* **Work task**
Report back each line of the data that contains the word "scissors".

* **Supplied material**
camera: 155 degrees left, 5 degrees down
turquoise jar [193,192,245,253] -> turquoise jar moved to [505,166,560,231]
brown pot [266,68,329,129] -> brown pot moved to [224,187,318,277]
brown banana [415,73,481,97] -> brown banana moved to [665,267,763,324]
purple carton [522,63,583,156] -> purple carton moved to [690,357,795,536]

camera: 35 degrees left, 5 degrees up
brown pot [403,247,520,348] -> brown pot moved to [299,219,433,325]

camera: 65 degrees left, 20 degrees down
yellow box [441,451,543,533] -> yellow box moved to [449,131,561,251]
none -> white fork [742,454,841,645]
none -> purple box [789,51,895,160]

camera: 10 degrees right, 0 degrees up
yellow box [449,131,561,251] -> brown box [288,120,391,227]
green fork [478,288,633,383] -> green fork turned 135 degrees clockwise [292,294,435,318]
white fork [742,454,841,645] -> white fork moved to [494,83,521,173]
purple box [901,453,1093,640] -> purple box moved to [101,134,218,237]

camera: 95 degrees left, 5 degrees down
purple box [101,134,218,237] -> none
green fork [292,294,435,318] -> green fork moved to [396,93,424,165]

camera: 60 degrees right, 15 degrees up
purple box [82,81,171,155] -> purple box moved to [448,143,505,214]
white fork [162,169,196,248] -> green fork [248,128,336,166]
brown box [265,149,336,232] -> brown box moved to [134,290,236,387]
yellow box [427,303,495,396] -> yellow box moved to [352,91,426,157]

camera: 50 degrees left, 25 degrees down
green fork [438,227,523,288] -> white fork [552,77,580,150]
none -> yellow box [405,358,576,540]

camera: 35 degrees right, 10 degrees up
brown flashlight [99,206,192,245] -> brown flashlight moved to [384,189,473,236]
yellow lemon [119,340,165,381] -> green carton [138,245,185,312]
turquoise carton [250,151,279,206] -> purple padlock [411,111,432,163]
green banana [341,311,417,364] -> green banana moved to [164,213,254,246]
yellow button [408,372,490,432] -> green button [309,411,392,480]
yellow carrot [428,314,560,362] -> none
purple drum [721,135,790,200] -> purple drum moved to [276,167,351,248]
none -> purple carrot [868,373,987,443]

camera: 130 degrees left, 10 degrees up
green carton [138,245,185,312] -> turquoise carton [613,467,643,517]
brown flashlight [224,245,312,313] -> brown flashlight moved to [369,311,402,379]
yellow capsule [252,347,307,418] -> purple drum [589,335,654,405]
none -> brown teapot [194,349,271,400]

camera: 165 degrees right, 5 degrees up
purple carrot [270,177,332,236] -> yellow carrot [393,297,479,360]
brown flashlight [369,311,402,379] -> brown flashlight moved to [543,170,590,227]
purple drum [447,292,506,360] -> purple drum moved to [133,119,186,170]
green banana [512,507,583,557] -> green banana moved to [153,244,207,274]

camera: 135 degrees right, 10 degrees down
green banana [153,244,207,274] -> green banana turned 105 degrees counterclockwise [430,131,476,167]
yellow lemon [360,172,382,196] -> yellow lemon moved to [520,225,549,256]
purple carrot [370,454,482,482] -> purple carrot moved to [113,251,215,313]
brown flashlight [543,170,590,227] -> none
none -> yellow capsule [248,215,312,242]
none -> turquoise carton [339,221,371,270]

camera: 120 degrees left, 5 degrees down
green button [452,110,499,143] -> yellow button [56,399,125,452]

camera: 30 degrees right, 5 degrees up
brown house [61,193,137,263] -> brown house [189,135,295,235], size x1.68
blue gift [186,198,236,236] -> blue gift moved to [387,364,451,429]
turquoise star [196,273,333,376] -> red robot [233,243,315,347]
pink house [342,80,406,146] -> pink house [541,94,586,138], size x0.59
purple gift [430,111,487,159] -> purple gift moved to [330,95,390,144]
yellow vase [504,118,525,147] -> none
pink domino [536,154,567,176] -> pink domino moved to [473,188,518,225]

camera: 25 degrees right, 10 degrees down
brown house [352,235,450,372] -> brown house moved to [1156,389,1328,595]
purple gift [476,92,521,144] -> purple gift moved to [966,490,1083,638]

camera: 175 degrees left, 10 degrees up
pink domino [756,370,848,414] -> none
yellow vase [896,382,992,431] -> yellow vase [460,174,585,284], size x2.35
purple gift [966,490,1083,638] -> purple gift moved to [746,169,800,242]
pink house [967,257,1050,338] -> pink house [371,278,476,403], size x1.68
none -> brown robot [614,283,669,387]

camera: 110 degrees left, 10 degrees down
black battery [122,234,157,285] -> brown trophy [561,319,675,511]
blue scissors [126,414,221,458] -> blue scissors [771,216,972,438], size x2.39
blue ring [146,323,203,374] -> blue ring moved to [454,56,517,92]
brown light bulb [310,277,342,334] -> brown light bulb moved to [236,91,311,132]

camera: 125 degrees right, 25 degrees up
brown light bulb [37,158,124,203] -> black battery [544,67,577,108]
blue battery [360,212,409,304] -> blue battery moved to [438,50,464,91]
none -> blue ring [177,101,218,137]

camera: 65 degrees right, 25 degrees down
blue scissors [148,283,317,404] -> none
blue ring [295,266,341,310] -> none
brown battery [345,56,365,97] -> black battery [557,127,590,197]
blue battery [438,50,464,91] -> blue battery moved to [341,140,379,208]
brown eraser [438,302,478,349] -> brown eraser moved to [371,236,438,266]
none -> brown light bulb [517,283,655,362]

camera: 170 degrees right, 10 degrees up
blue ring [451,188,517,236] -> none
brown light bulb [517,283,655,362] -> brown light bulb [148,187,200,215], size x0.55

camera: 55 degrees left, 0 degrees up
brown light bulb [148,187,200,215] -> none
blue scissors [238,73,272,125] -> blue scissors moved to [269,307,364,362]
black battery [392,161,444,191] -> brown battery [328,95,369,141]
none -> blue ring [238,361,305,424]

* **Written response**
blue scissors [126,414,221,458] -> blue scissors [771,216,972,438], size x2.39
blue scissors [148,283,317,404] -> none
blue scissors [238,73,272,125] -> blue scissors moved to [269,307,364,362]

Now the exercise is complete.